▼

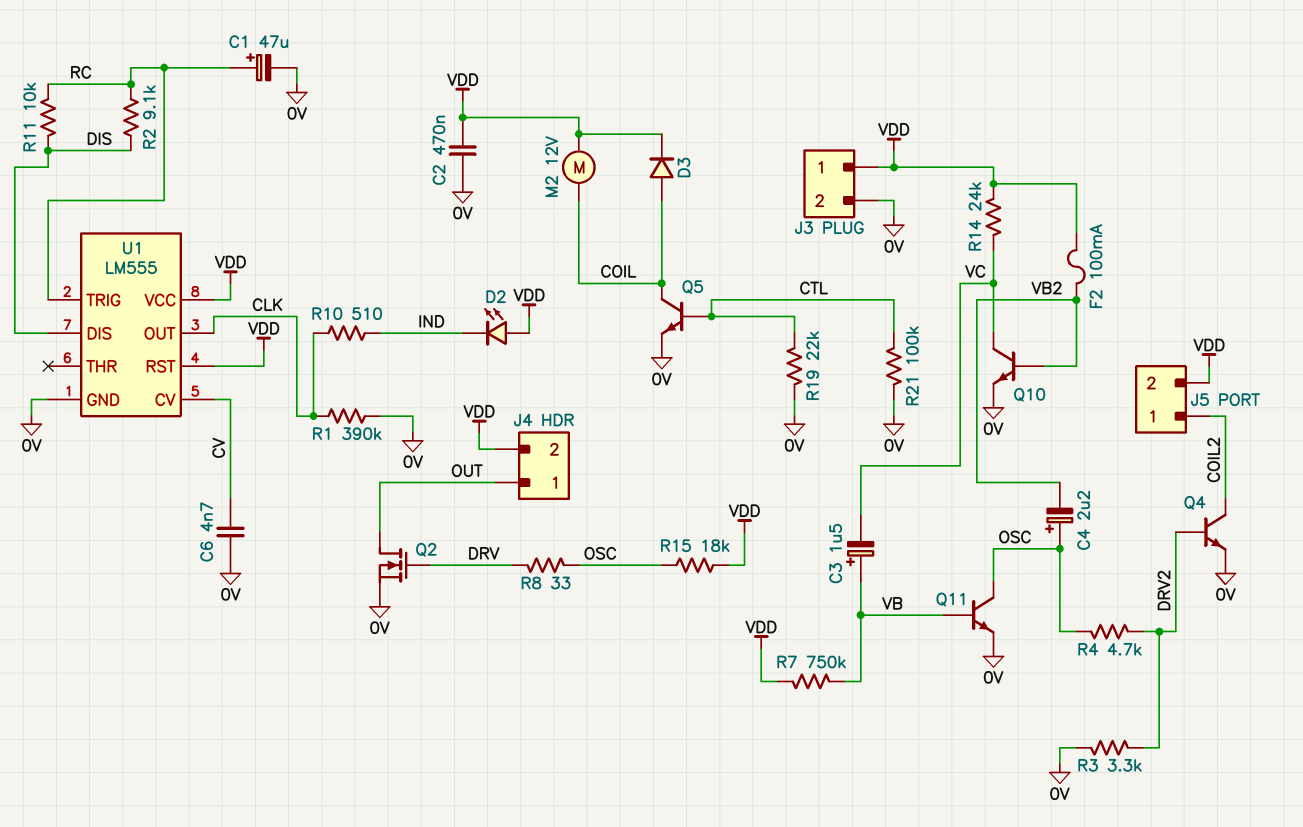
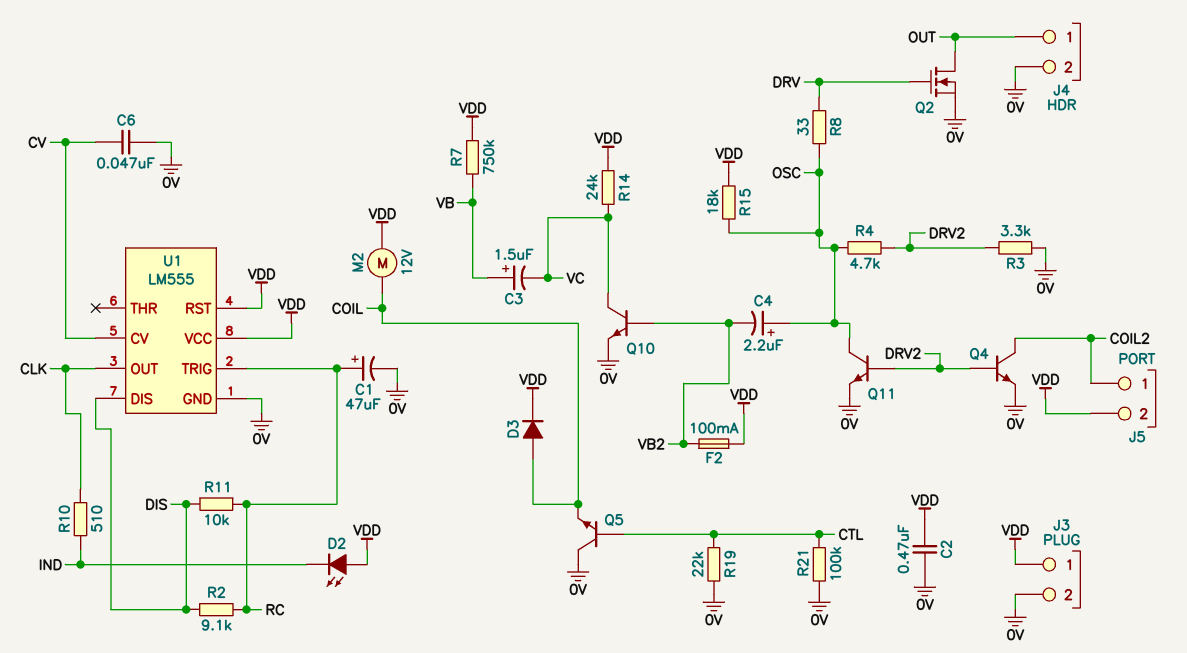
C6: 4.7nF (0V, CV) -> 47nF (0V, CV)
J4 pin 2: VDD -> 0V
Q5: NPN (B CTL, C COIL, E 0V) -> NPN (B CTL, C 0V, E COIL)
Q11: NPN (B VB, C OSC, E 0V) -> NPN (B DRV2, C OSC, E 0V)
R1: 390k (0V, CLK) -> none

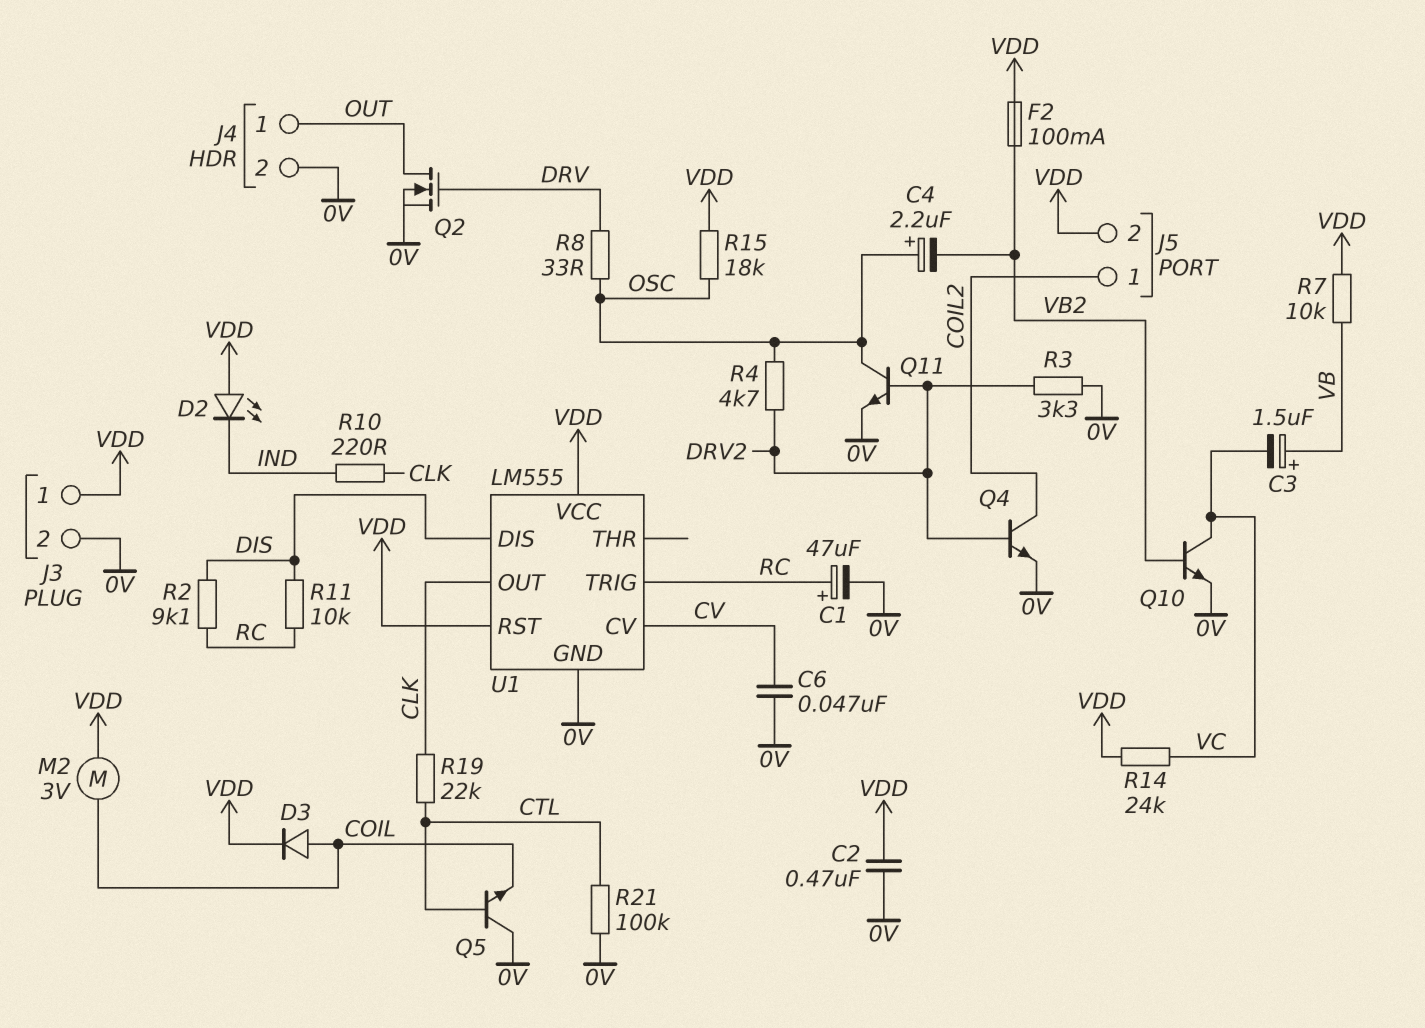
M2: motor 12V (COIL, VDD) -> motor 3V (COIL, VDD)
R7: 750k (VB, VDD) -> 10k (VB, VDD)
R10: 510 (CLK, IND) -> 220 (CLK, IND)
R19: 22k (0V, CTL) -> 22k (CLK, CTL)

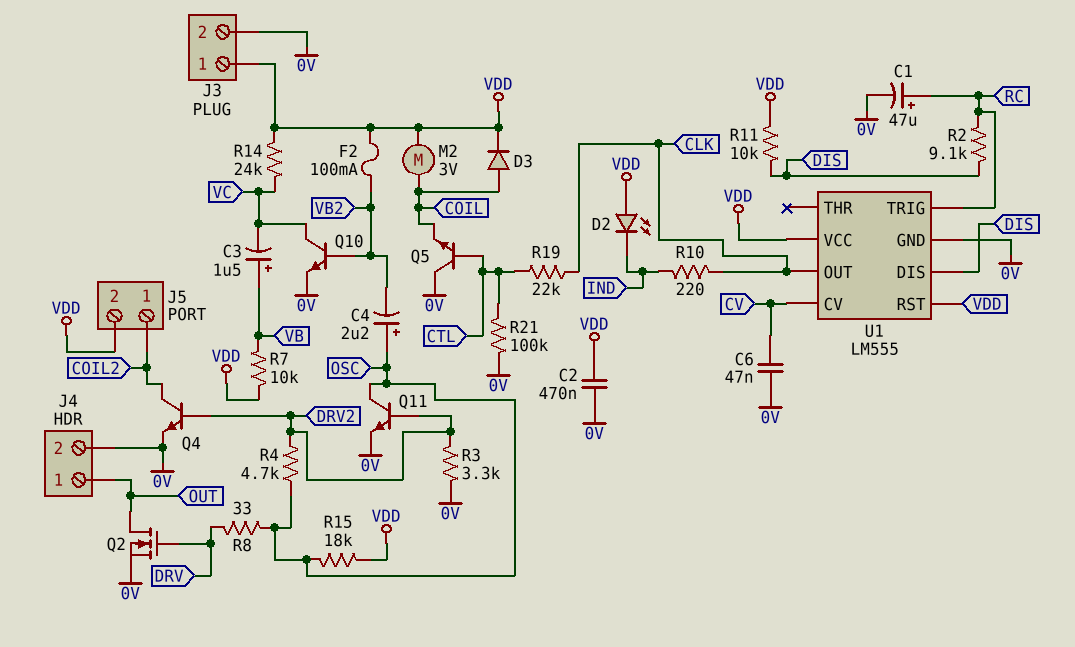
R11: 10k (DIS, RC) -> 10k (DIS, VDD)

▲
▼

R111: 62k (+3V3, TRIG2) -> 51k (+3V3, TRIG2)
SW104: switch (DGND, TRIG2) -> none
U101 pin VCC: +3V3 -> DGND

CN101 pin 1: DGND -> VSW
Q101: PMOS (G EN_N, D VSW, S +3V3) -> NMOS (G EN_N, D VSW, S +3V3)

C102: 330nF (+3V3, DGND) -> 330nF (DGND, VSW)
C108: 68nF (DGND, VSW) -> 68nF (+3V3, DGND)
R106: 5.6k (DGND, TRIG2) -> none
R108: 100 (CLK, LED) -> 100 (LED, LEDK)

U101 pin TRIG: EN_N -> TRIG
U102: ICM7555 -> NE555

▲

## What is required
Reproduce the data above exactly, but only from the line containing "Q5: NPN (B CTL, C" through the line containing "R11: 10k (DIS, RC) -> 10k (DIS, VDD)"; skip the pictures.

## Answer box
Q5: NPN (B CTL, C COIL, E 0V) -> NPN (B CTL, C 0V, E COIL)
Q11: NPN (B VB, C OSC, E 0V) -> NPN (B DRV2, C OSC, E 0V)
R1: 390k (0V, CLK) -> none

M2: motor 12V (COIL, VDD) -> motor 3V (COIL, VDD)
R7: 750k (VB, VDD) -> 10k (VB, VDD)
R10: 510 (CLK, IND) -> 220 (CLK, IND)
R19: 22k (0V, CTL) -> 22k (CLK, CTL)

R11: 10k (DIS, RC) -> 10k (DIS, VDD)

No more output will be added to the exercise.